▸ Exercise brief
Skip the images and copy each record exactly as written.

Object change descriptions
########
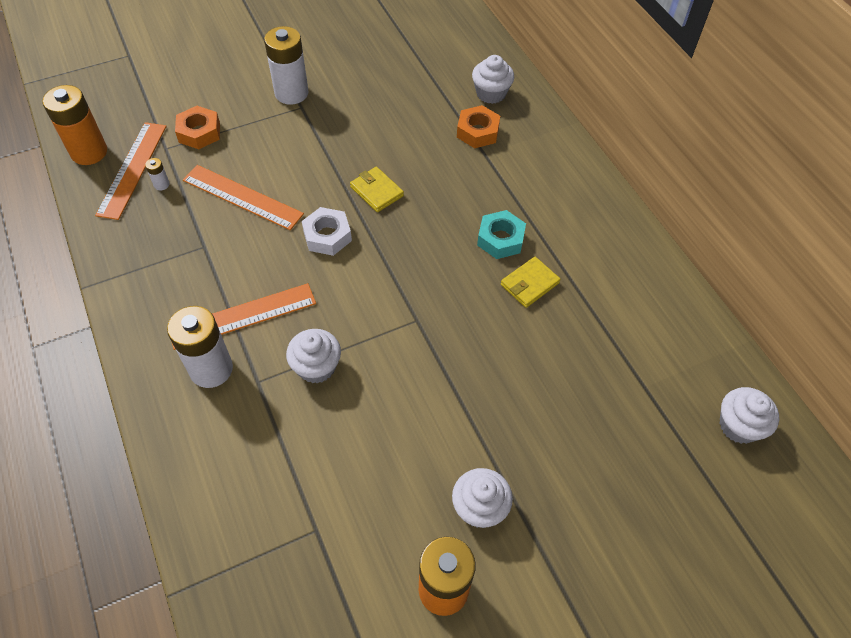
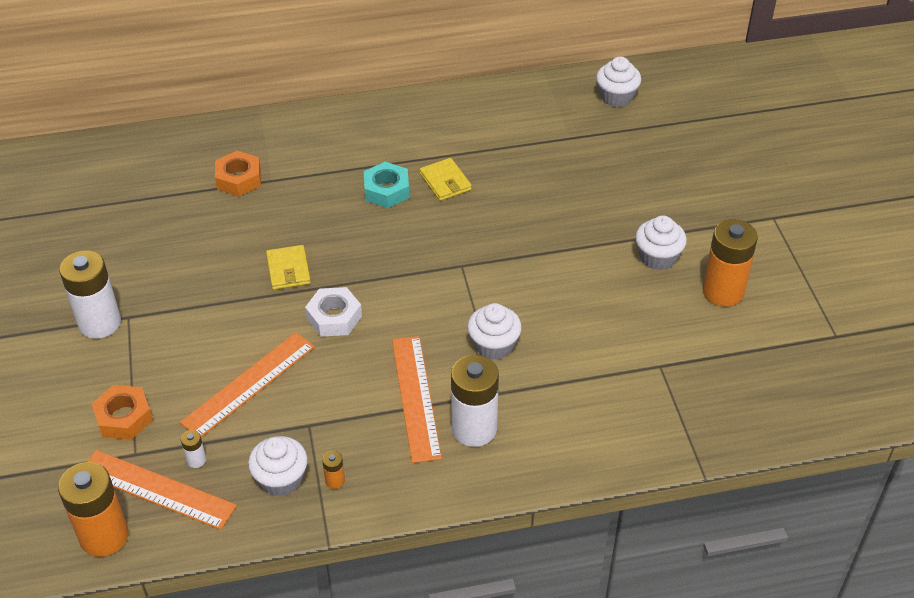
camera: 75 degrees left, 10 degrees down
(146, 277) = (335, 481): none -> orange battery
(376, 191) = (288, 270): yellow wallet -> yellow wallet turned 75 degrees counterclockwise
(491, 93) = (187, 158): white cupcake -> white cupcake (281, 479)

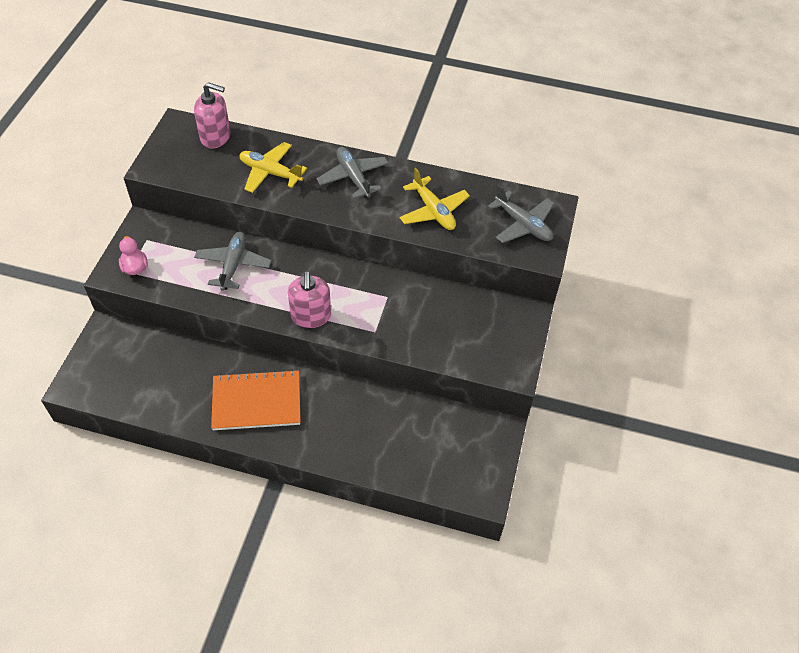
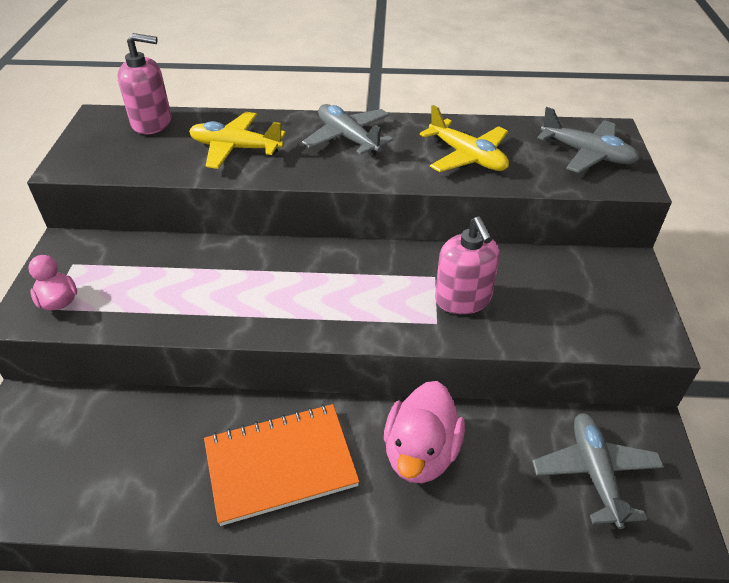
camera: 10 degrees left, 10 degrees down
(233, 265) = (206, 274): grey plane -> grey plane (595, 473)
(311, 316) = (337, 319): pink soap dispenser -> pink soap dispenser (463, 299)
(345, 413) = (421, 453): none -> pink duck

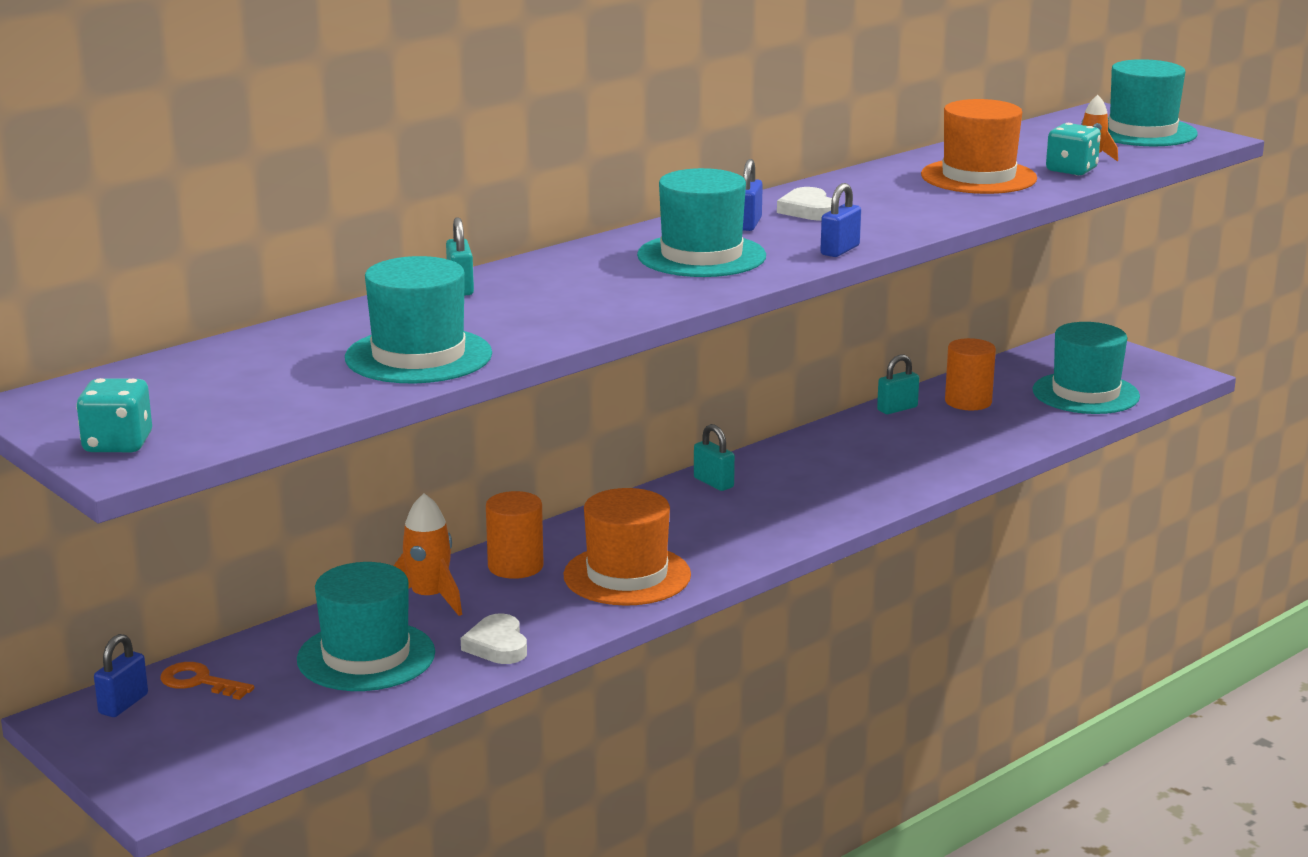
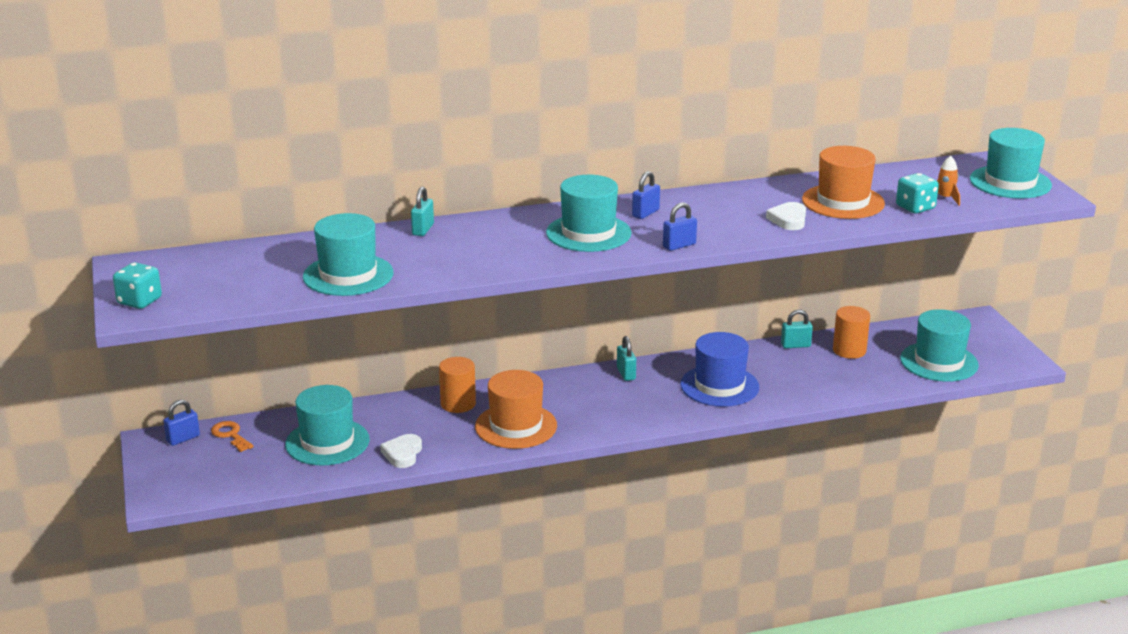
camera: 25 degrees right, 5 degrees up
(429, 598) = (392, 413): orange rocket -> none
(808, 210) = (696, 209): white heart -> white heart (788, 219)
(850, 472) = (719, 386): none -> blue hat

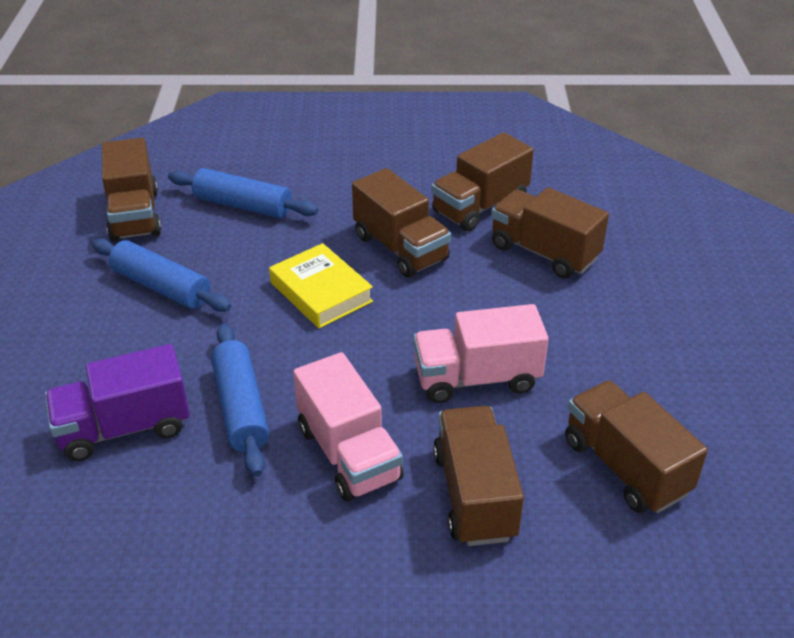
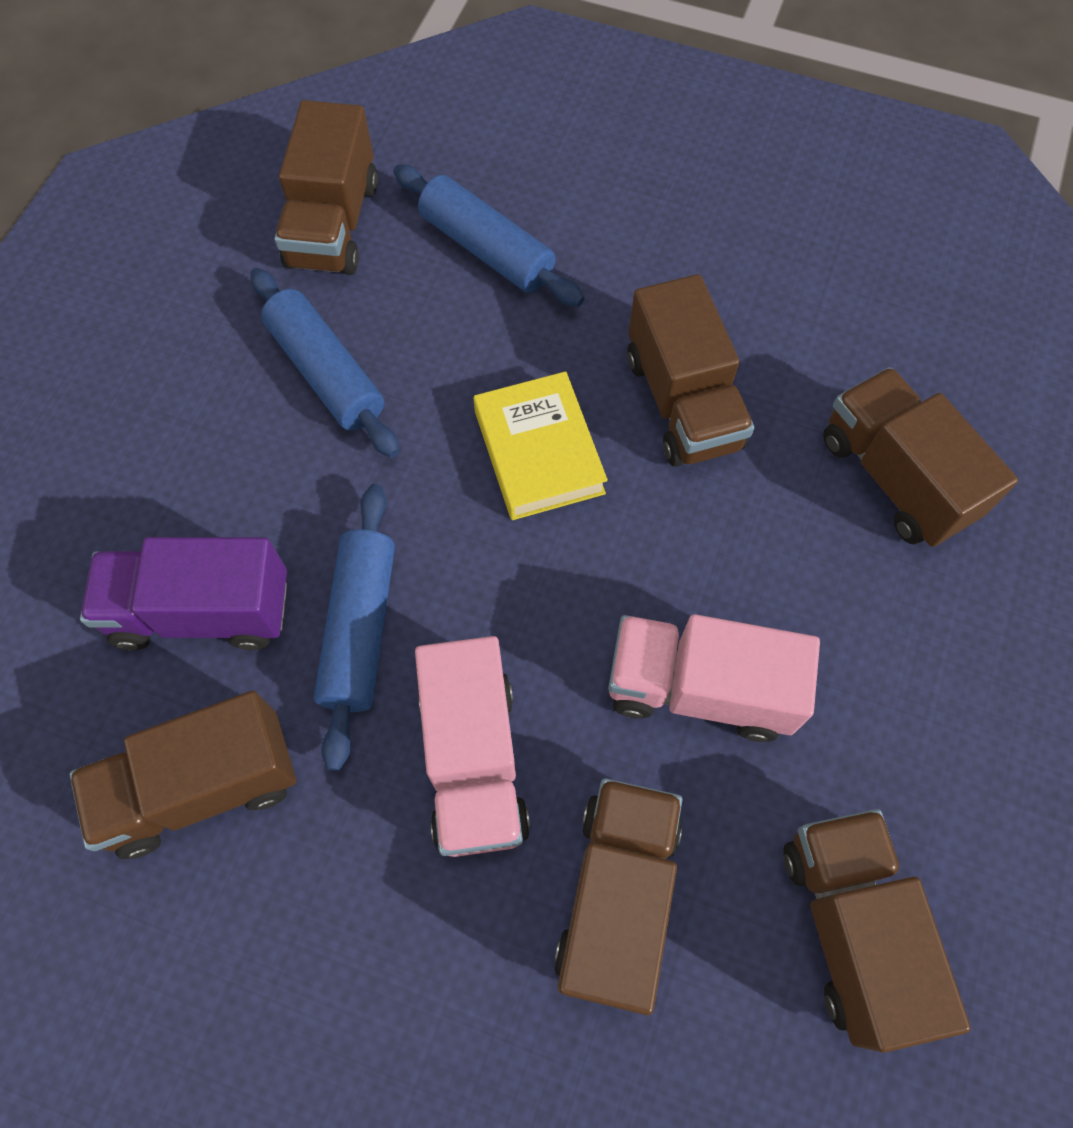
camera: 20 degrees right, 25 degrees up
(480, 206) = (833, 354): brown truck -> brown truck (202, 787)

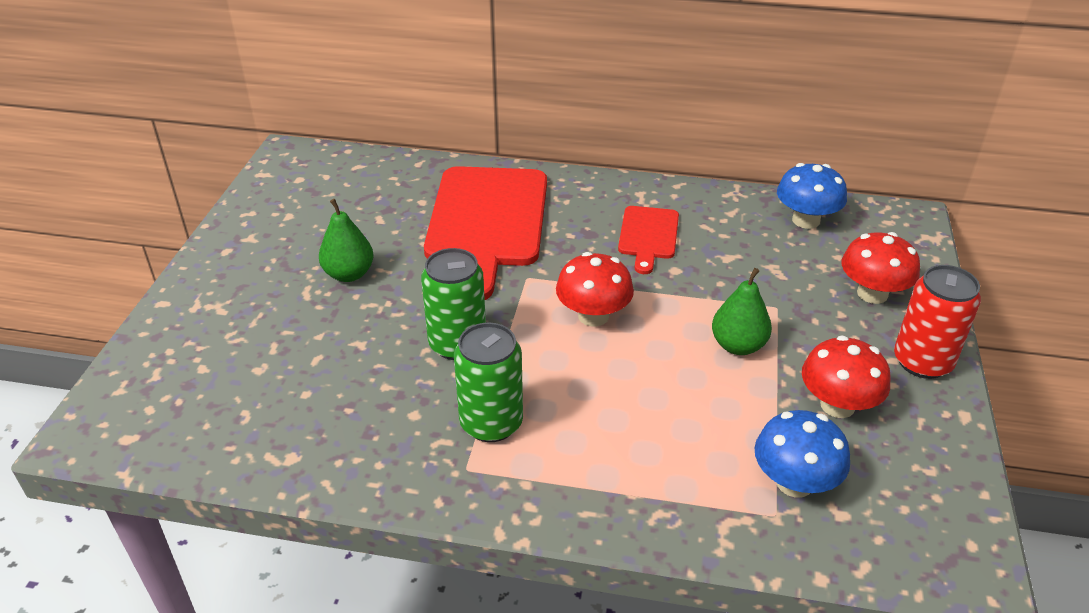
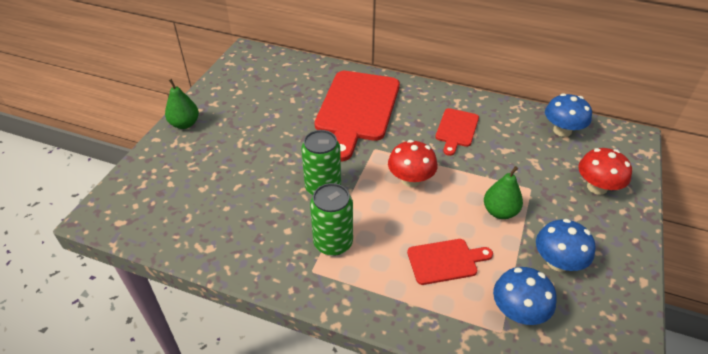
camera: 10 degrees right, 5 degrees up
(349, 274) = (267, 133): green pear -> green pear (185, 124)
(671, 426) = (445, 261): none -> red cutting board
(837, 405) = (557, 262): red mushroom -> blue mushroom
(922, 362) = (621, 239): red can -> none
########
▸ Result of this task
camera: 75 degrees left, 10 degrees down
(146, 277) = (335, 481): none -> orange battery
(376, 191) = (288, 270): yellow wallet -> yellow wallet turned 75 degrees counterclockwise
(491, 93) = (187, 158): white cupcake -> white cupcake (281, 479)

camera: 10 degrees left, 10 degrees down
(233, 265) = (206, 274): grey plane -> grey plane (595, 473)
(311, 316) = (337, 319): pink soap dispenser -> pink soap dispenser (463, 299)
(345, 413) = (421, 453): none -> pink duck

camera: 25 degrees right, 5 degrees up
(429, 598) = (392, 413): orange rocket -> none
(808, 210) = (696, 209): white heart -> white heart (788, 219)
(850, 472) = (719, 386): none -> blue hat

camera: 20 degrees right, 25 degrees up
(480, 206) = (833, 354): brown truck -> brown truck (202, 787)

camera: 10 degrees right, 5 degrees up
(349, 274) = (267, 133): green pear -> green pear (185, 124)
(671, 426) = (445, 261): none -> red cutting board
(837, 405) = (557, 262): red mushroom -> blue mushroom
(922, 362) = (621, 239): red can -> none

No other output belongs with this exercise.